| Instructions to follow |
Repeat only the stretch of lines below that runs from the line with "red arrow: moved" through the line with "yellow circle at (603, 278): moved 8 px right", unaltered.

| Task data |
::::::::::

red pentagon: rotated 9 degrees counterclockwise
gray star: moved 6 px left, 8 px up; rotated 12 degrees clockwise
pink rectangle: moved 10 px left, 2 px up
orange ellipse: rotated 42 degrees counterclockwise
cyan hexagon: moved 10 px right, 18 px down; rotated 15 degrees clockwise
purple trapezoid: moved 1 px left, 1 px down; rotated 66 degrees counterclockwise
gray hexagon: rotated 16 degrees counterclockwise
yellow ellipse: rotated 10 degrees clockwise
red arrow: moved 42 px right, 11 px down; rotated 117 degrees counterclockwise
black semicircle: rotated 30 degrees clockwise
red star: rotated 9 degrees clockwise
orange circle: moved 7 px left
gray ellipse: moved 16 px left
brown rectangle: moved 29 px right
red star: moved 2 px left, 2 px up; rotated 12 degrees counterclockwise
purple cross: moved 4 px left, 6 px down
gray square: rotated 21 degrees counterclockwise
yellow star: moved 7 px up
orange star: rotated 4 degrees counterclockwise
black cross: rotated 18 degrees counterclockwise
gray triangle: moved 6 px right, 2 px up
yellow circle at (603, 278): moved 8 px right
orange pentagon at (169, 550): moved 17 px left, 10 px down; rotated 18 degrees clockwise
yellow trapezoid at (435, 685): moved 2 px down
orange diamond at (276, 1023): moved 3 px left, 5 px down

::::::::::

| Worked solution |
red arrow: moved 42 px right, 11 px down; rotated 117 degrees counterclockwise
black semicircle: rotated 30 degrees clockwise
red star: rotated 9 degrees clockwise
orange circle: moved 7 px left
gray ellipse: moved 16 px left
brown rectangle: moved 29 px right
red star: moved 2 px left, 2 px up; rotated 12 degrees counterclockwise
purple cross: moved 4 px left, 6 px down
gray square: rotated 21 degrees counterclockwise
yellow star: moved 7 px up
orange star: rotated 4 degrees counterclockwise
black cross: rotated 18 degrees counterclockwise
gray triangle: moved 6 px right, 2 px up
yellow circle at (603, 278): moved 8 px right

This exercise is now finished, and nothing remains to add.